TASK INSTRUCTIONS - In the data below, find every line with the word "blue" and copy it out.

SUPPLIED DATA -

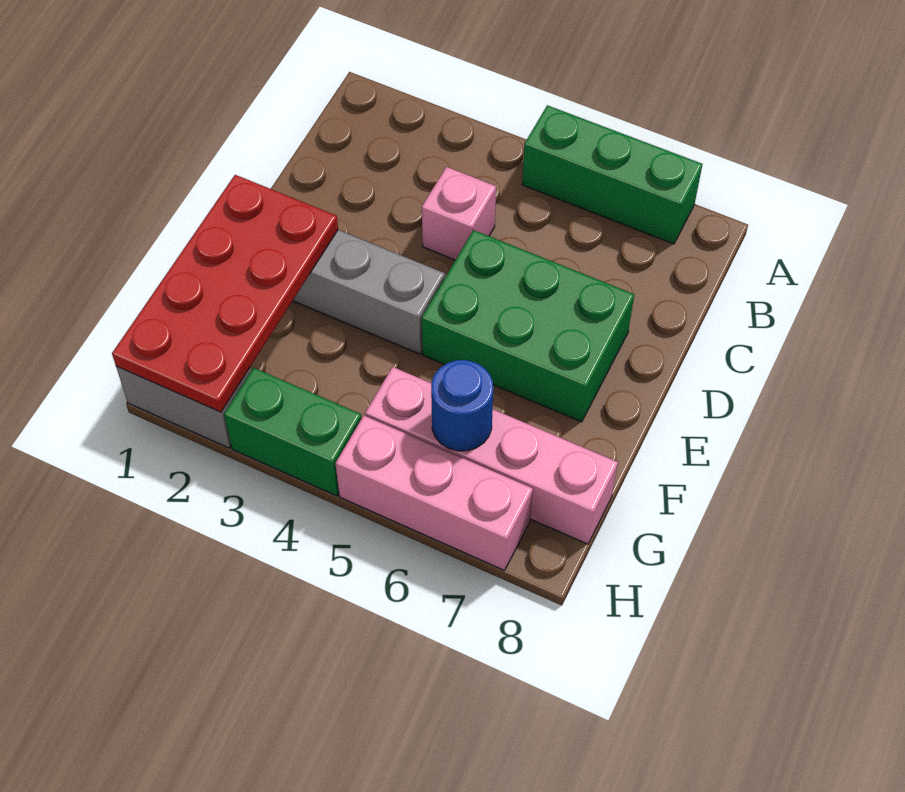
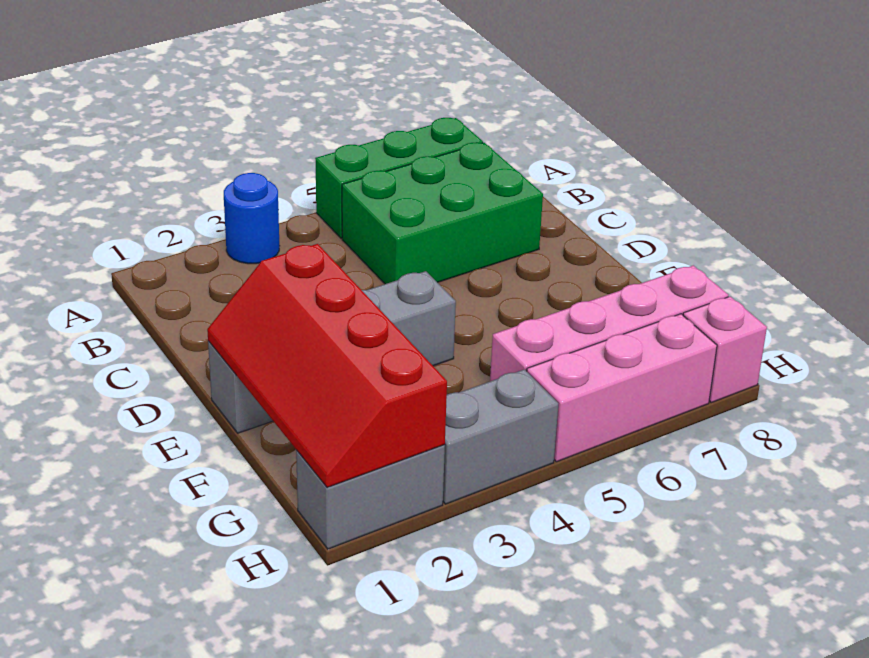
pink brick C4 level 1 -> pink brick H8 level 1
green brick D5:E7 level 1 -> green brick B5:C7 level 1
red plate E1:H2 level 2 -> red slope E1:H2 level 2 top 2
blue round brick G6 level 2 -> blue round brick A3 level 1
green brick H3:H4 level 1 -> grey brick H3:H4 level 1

--

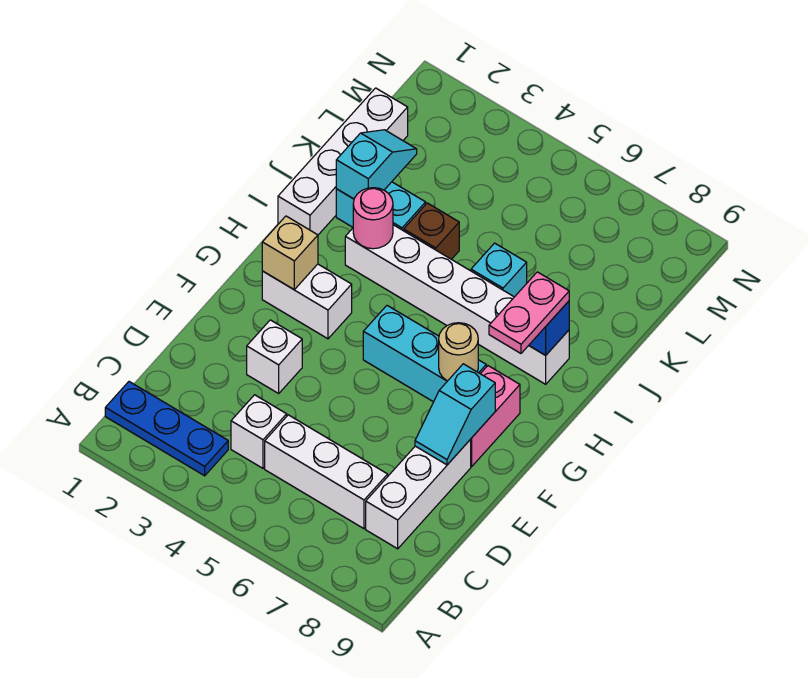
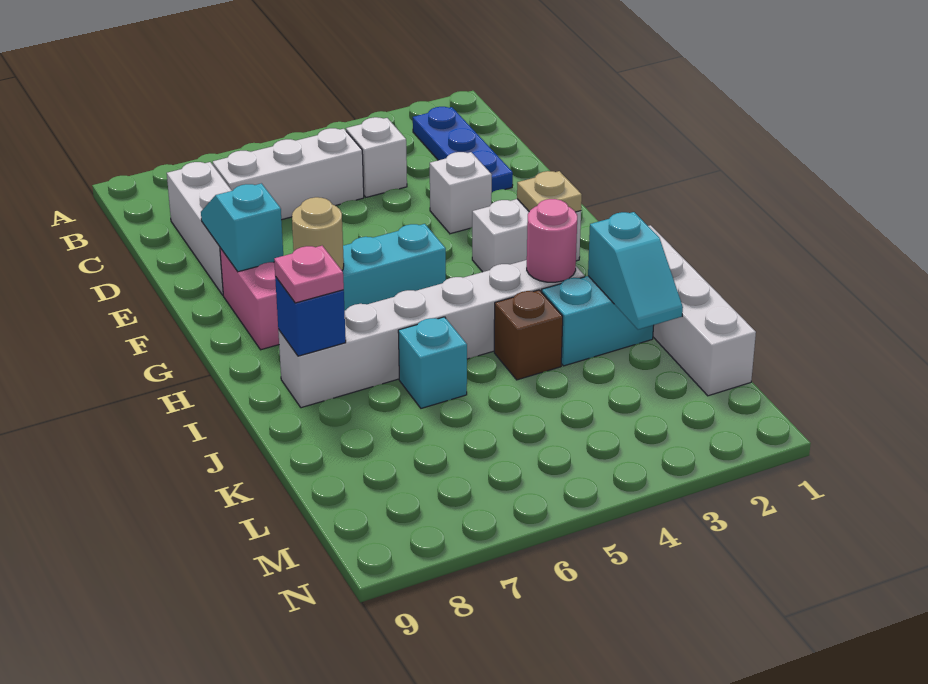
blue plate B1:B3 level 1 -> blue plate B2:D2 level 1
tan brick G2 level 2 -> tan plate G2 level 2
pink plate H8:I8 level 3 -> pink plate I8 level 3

ANSWER TO THIS PROBLEM -
blue round brick G6 level 2 -> blue round brick A3 level 1
blue plate B1:B3 level 1 -> blue plate B2:D2 level 1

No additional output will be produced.